───── SUPPLIED DATA
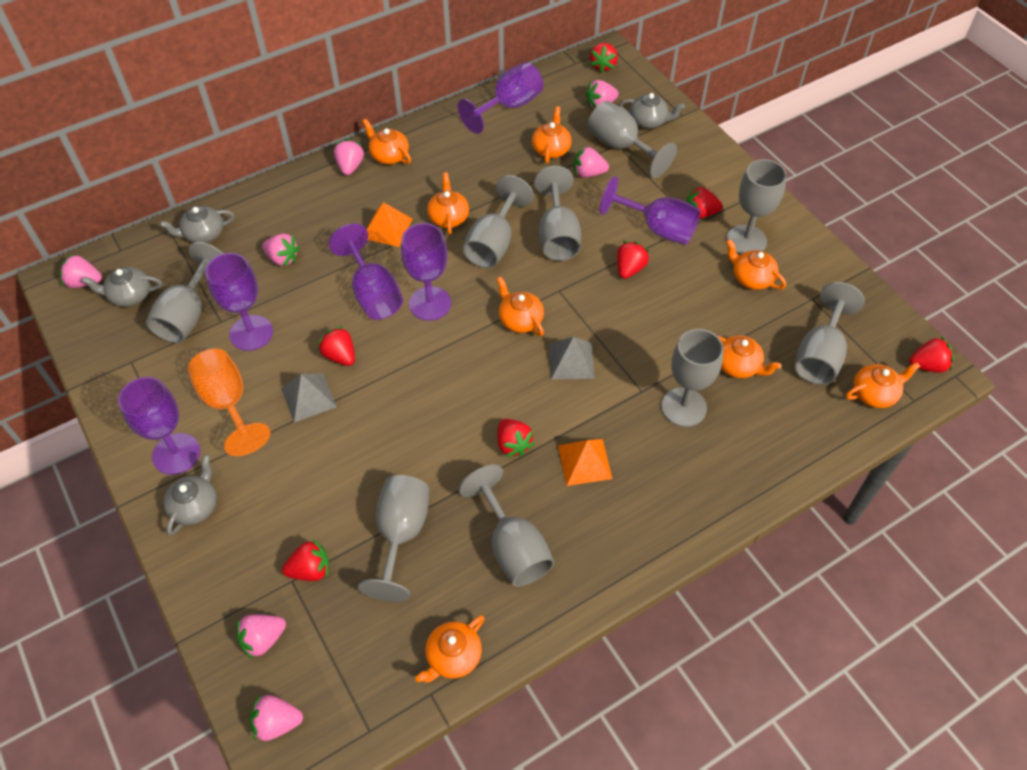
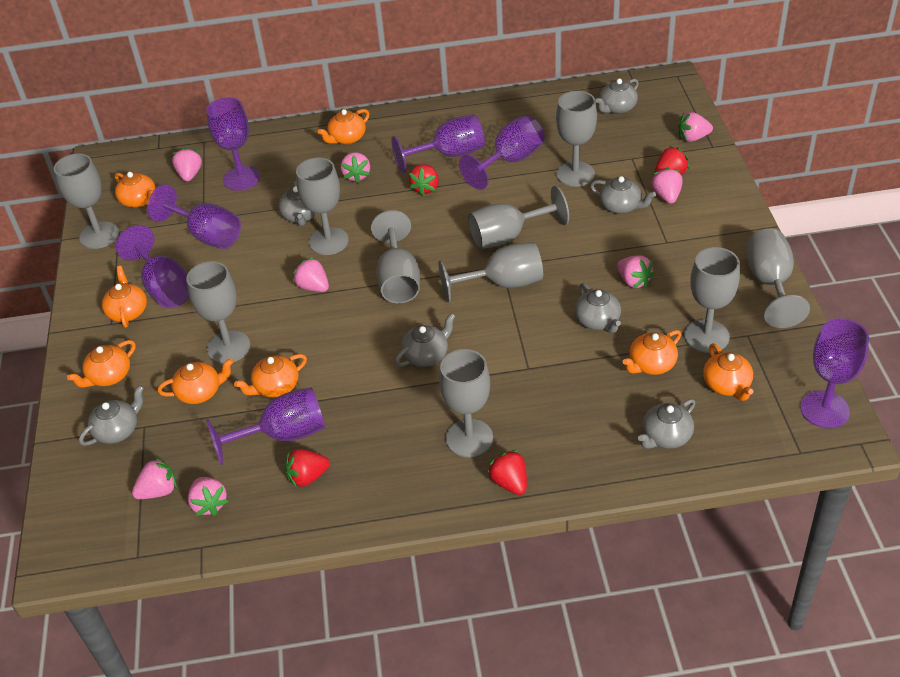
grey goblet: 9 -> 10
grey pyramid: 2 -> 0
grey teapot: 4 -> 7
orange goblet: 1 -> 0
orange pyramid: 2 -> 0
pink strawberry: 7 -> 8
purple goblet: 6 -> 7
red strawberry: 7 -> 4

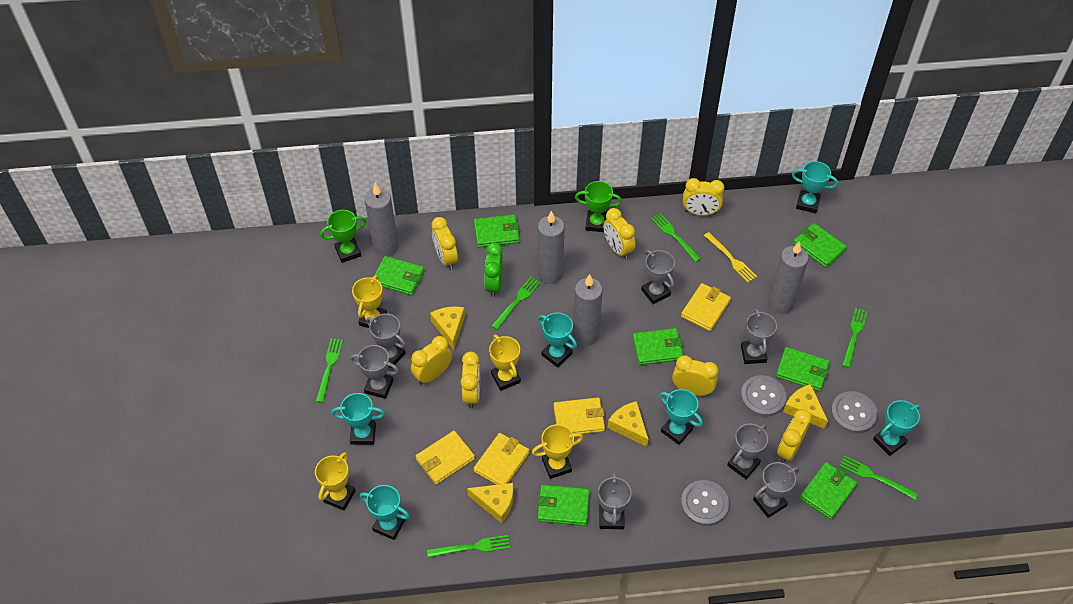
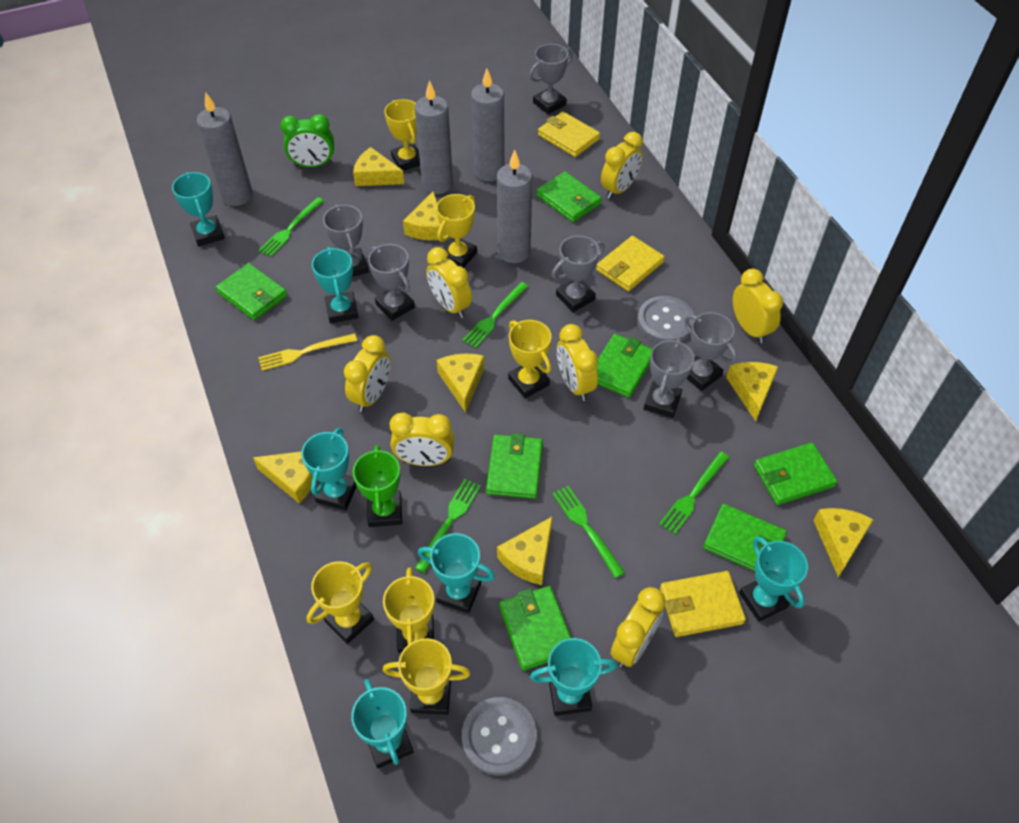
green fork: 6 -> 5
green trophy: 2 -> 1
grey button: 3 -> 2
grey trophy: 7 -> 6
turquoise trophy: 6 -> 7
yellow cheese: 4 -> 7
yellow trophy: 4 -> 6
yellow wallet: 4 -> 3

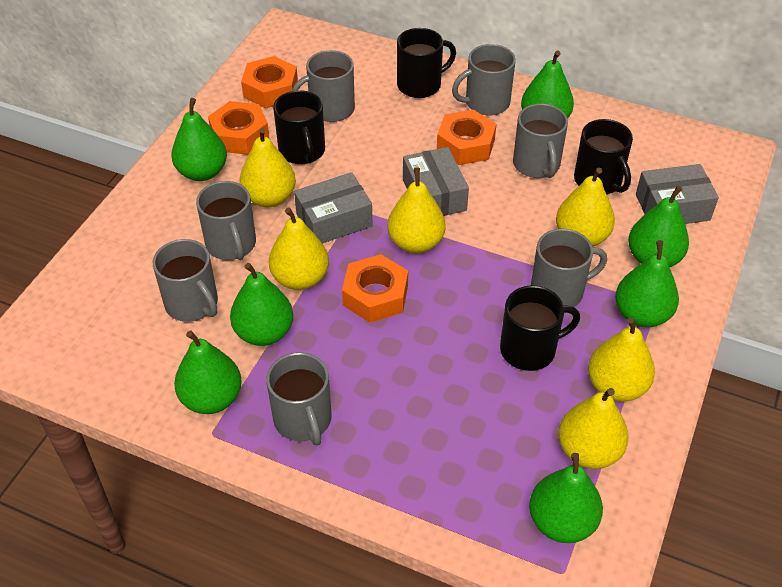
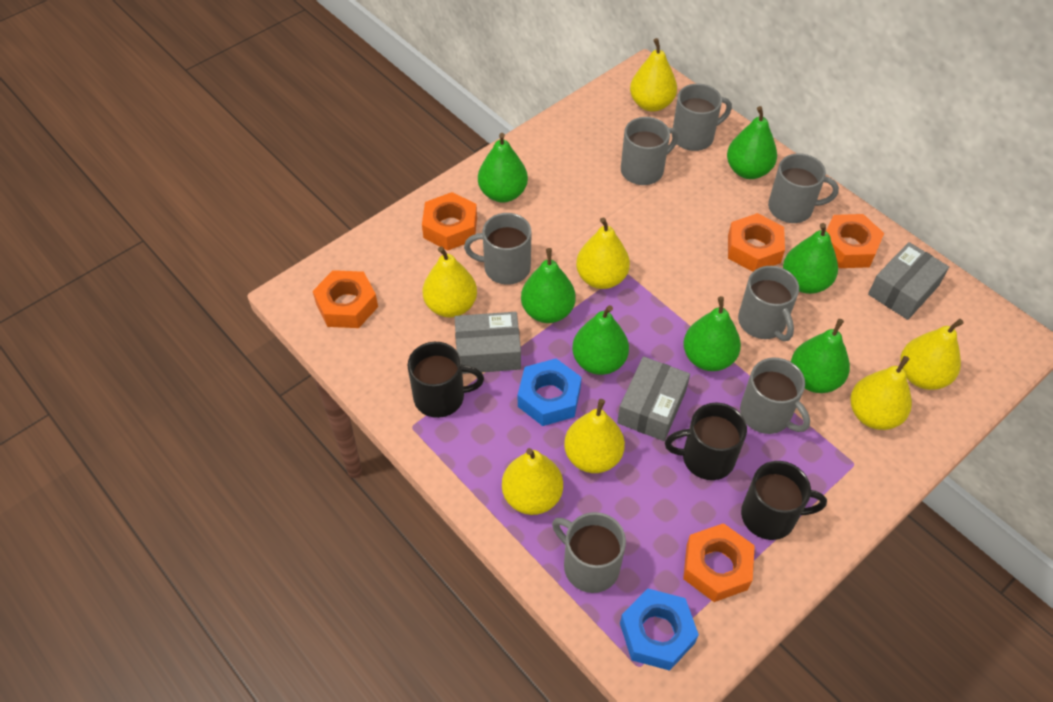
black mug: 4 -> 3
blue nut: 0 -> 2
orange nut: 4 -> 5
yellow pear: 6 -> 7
──────────
WHAT YOU HAVE TO DO =
Where does the string "yellow" occur in the data above? Copy every line that holds it.

OUTPUT =
yellow cheese: 4 -> 7
yellow trophy: 4 -> 6
yellow wallet: 4 -> 3
yellow pear: 6 -> 7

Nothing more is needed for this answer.